- **Brief**: Once you find the line with "LUX pin SDA: D3 -> RX" in the entries below, print it and each line after it up to and including the line with "RTC pin VCC: VIN -> none", exactly, without pictures.

Top of Source material

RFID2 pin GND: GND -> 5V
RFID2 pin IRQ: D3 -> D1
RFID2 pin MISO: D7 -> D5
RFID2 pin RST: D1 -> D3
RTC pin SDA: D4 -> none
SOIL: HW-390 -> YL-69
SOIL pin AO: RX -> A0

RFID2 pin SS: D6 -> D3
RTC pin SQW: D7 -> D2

Bottom of Source material
Top of Source material

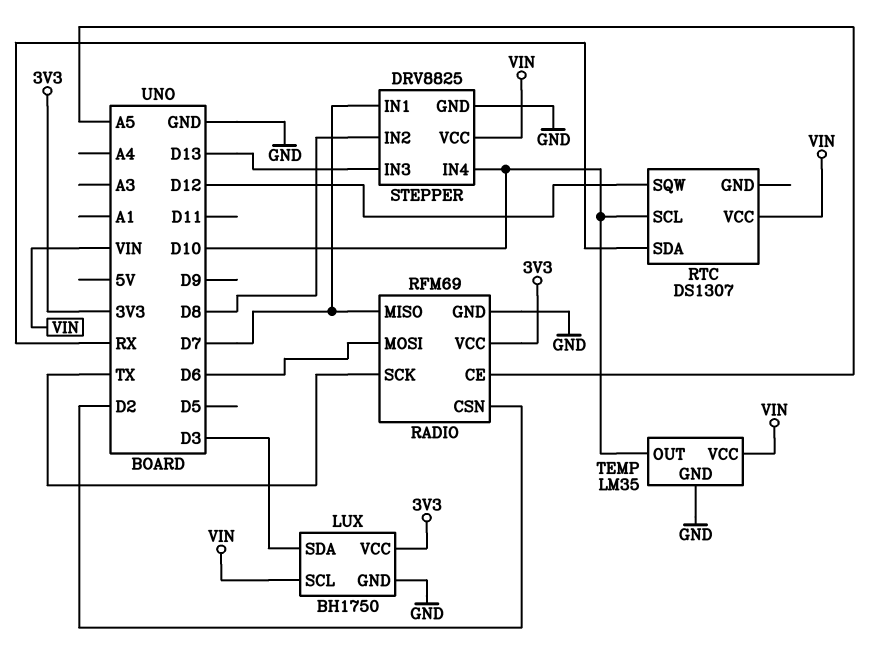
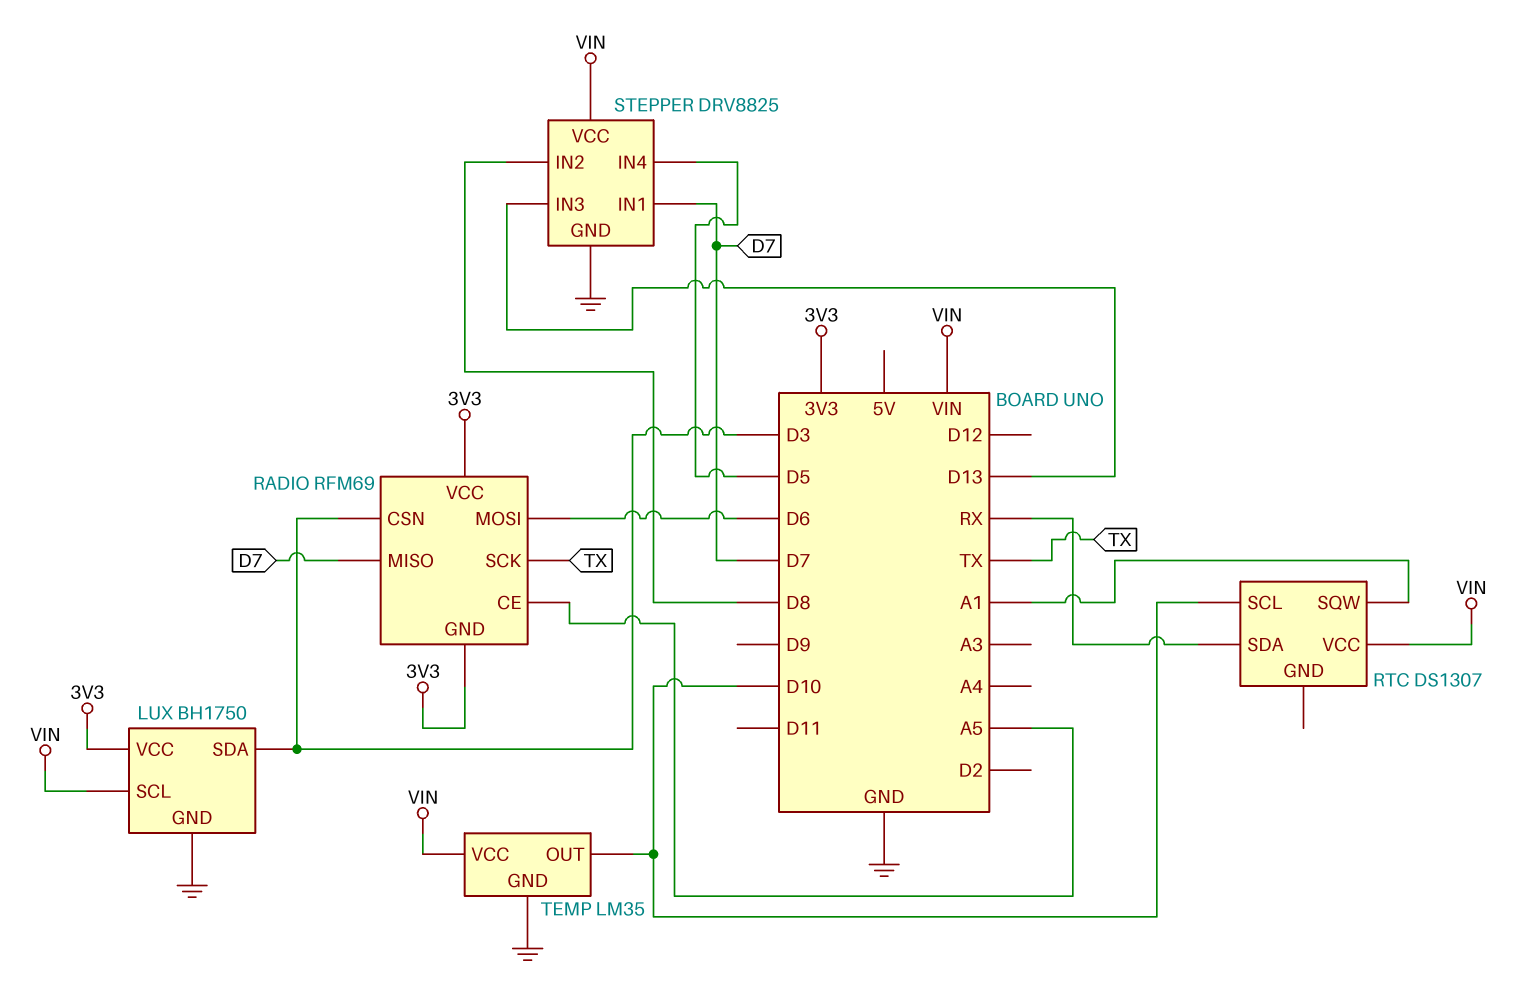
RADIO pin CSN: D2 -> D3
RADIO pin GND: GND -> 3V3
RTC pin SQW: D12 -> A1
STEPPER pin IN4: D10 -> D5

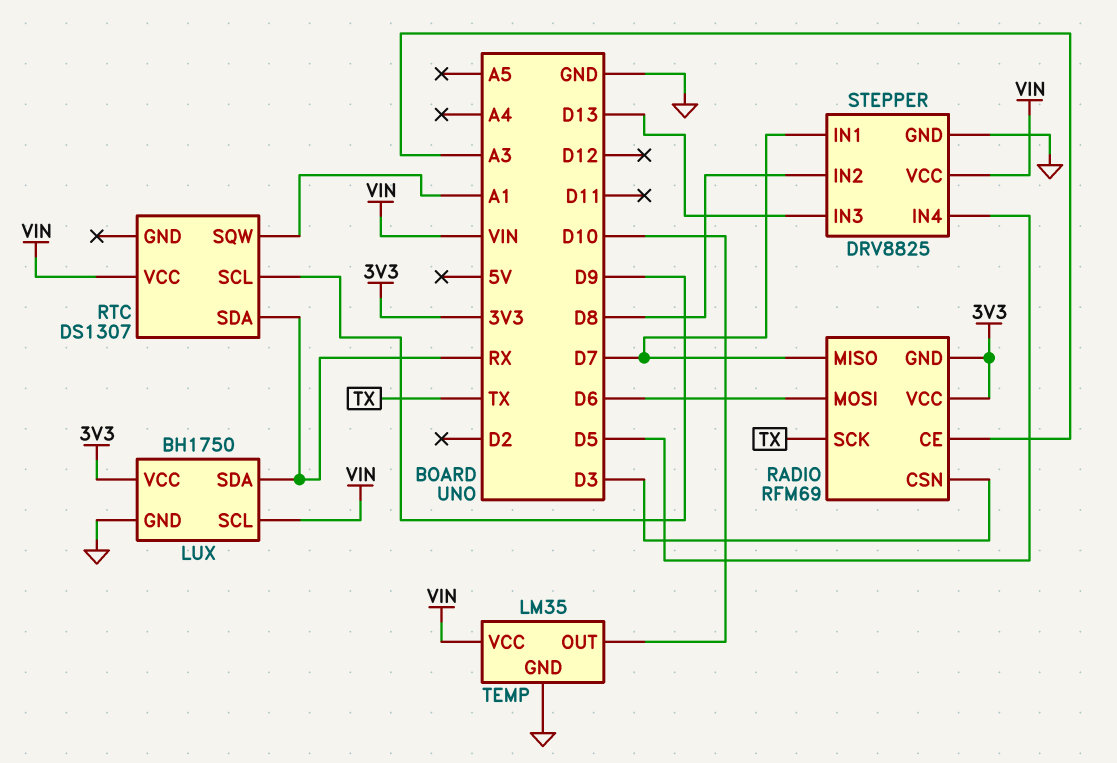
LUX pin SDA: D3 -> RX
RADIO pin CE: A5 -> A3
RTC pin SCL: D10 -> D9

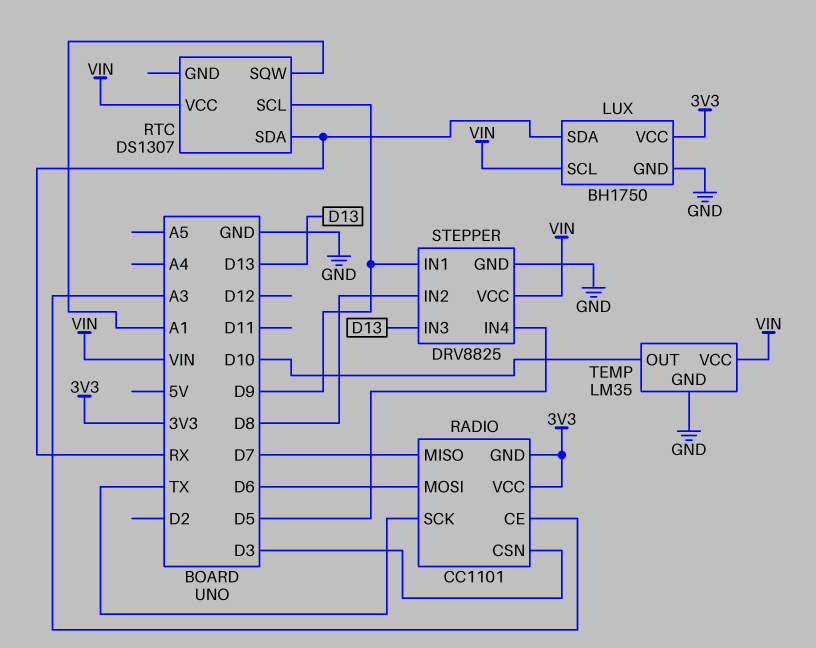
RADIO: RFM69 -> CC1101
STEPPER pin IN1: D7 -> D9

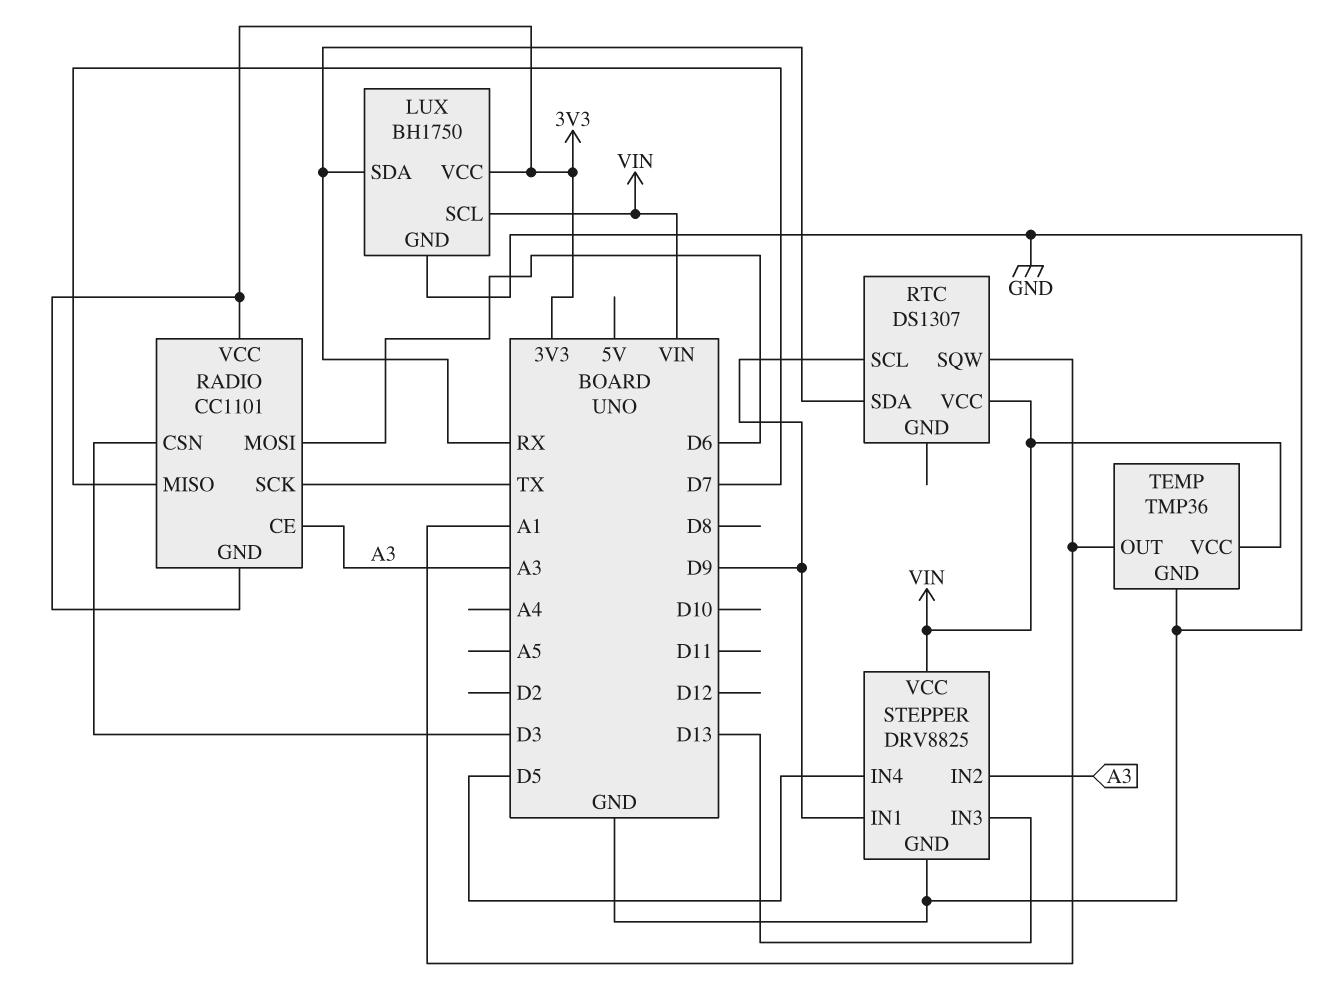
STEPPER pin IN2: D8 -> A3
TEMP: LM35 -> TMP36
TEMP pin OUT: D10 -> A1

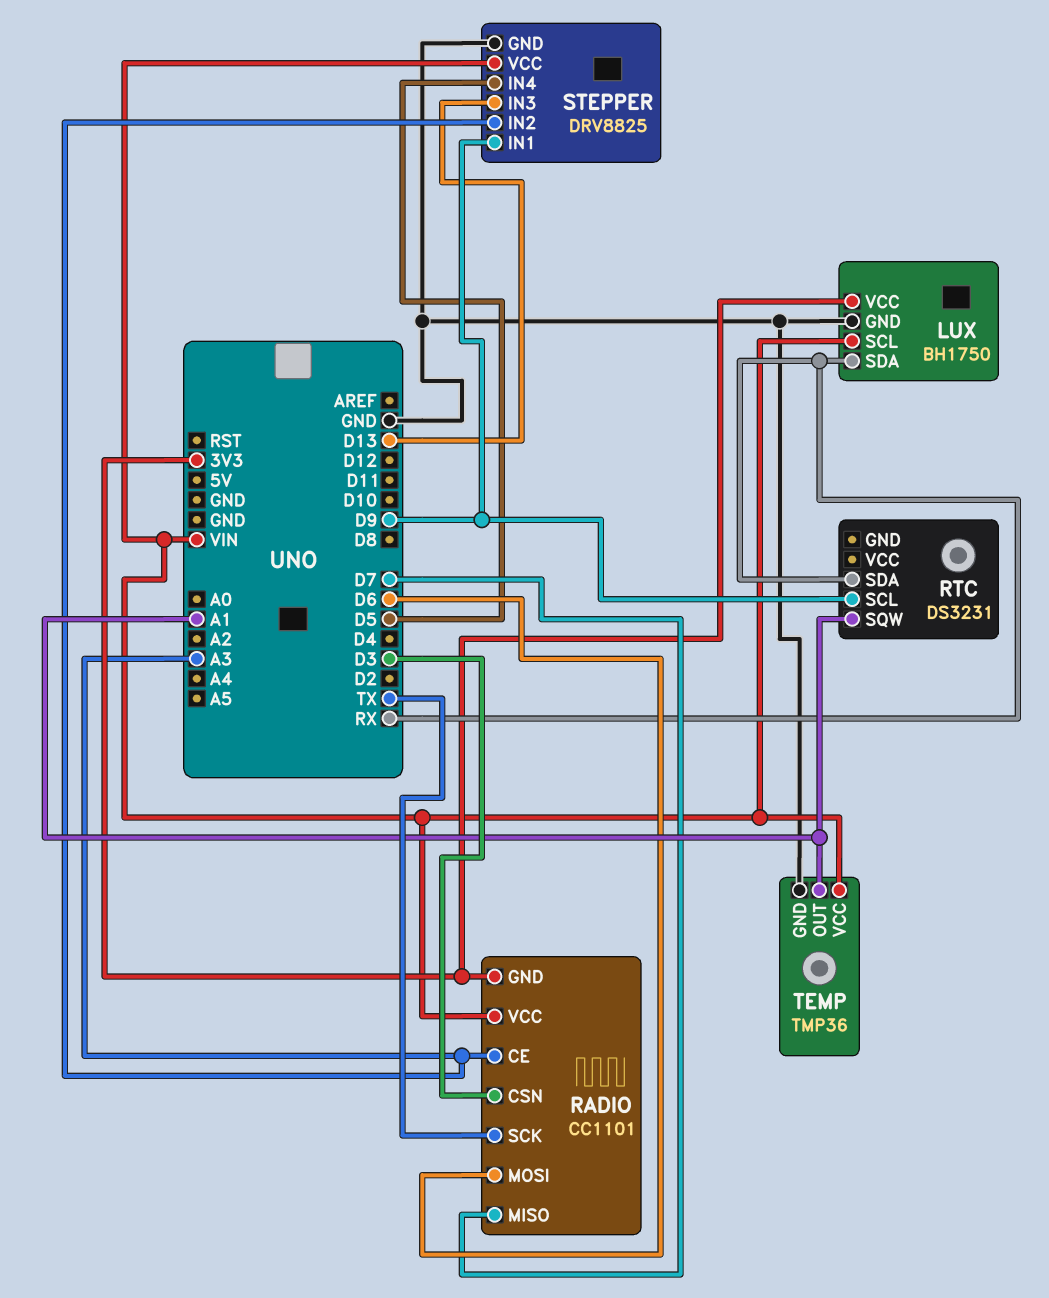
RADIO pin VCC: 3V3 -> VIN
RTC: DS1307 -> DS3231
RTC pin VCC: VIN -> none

Bottom of Source material

- **Task answer**:
LUX pin SDA: D3 -> RX
RADIO pin CE: A5 -> A3
RTC pin SCL: D10 -> D9

RADIO: RFM69 -> CC1101
STEPPER pin IN1: D7 -> D9

STEPPER pin IN2: D8 -> A3
TEMP: LM35 -> TMP36
TEMP pin OUT: D10 -> A1

RADIO pin VCC: 3V3 -> VIN
RTC: DS1307 -> DS3231
RTC pin VCC: VIN -> none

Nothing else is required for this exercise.